> Work instructions:
Locate the line that contains "(386, 364) = (489, 263): yellow" in the entries below, then repeat it and every following line through the line that contains "(308, 171) = (426, 374): yellow", exactly, and no others.

++++++++

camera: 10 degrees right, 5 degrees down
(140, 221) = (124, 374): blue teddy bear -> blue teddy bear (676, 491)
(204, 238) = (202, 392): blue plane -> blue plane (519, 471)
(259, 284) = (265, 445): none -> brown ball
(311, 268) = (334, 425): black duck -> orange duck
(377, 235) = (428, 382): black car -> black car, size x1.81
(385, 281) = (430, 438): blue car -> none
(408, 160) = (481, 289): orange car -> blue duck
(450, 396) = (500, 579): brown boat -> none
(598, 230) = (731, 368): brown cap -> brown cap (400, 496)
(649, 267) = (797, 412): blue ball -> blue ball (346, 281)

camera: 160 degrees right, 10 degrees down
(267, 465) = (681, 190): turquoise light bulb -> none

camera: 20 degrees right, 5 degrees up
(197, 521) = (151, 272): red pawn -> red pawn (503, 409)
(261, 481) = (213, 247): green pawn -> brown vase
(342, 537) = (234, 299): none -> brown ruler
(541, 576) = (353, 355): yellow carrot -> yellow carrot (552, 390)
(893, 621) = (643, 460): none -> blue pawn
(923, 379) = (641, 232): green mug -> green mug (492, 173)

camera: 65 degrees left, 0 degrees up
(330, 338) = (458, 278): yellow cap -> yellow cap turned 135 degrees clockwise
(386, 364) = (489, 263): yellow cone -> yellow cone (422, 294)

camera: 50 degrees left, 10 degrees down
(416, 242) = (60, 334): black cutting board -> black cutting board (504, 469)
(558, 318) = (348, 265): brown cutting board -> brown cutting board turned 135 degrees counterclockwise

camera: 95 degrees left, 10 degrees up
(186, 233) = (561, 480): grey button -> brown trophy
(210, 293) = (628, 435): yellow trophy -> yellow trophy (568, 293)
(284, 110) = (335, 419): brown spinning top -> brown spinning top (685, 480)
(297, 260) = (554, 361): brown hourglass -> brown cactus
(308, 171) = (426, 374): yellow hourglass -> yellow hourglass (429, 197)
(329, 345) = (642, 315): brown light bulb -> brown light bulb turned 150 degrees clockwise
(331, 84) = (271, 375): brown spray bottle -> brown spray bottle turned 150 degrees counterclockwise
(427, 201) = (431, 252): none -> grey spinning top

++++++++

> Written answer:
(386, 364) = (489, 263): yellow cone -> yellow cone (422, 294)

camera: 50 degrees left, 10 degrees down
(416, 242) = (60, 334): black cutting board -> black cutting board (504, 469)
(558, 318) = (348, 265): brown cutting board -> brown cutting board turned 135 degrees counterclockwise

camera: 95 degrees left, 10 degrees up
(186, 233) = (561, 480): grey button -> brown trophy
(210, 293) = (628, 435): yellow trophy -> yellow trophy (568, 293)
(284, 110) = (335, 419): brown spinning top -> brown spinning top (685, 480)
(297, 260) = (554, 361): brown hourglass -> brown cactus
(308, 171) = (426, 374): yellow hourglass -> yellow hourglass (429, 197)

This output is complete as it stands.